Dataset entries
▬▬▬

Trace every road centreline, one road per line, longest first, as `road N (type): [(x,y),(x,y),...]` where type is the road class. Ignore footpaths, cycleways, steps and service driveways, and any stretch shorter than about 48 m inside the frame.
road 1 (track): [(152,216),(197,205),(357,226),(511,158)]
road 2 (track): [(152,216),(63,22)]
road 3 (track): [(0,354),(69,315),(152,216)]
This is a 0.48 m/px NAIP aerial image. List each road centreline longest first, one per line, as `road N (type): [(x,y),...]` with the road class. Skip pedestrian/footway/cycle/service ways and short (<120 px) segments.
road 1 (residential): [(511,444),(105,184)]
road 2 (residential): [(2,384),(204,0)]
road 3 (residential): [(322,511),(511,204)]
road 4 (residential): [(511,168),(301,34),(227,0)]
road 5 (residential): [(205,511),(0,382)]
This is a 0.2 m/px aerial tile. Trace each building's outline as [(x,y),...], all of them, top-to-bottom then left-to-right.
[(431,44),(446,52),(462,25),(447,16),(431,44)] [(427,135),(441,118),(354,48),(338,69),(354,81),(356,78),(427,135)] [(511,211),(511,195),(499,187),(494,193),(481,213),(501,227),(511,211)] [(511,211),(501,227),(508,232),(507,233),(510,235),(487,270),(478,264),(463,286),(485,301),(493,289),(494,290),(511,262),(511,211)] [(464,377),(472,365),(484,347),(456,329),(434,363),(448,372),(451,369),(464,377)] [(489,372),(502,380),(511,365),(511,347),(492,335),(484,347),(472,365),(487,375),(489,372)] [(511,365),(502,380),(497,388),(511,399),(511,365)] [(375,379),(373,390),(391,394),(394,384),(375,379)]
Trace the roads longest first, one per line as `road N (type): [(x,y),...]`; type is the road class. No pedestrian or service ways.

▬▬▬

Rename "footpaths" to "sidewalks" in the material from its start through the line containing "road 3 (track): [(0,354),(69,315),(152,216)]", inclusive, and give those lines again with nothing else changed.

Trace every road centreline, one road per line, longest first, as `road N (type): [(x,y),(x,y),...]` where type is the road class. Ignore sidewalks, cycleways, steps and service driveways, and any stretch shorter than about 48 m inside the frame.
road 1 (track): [(152,216),(197,205),(357,226),(511,158)]
road 2 (track): [(152,216),(63,22)]
road 3 (track): [(0,354),(69,315),(152,216)]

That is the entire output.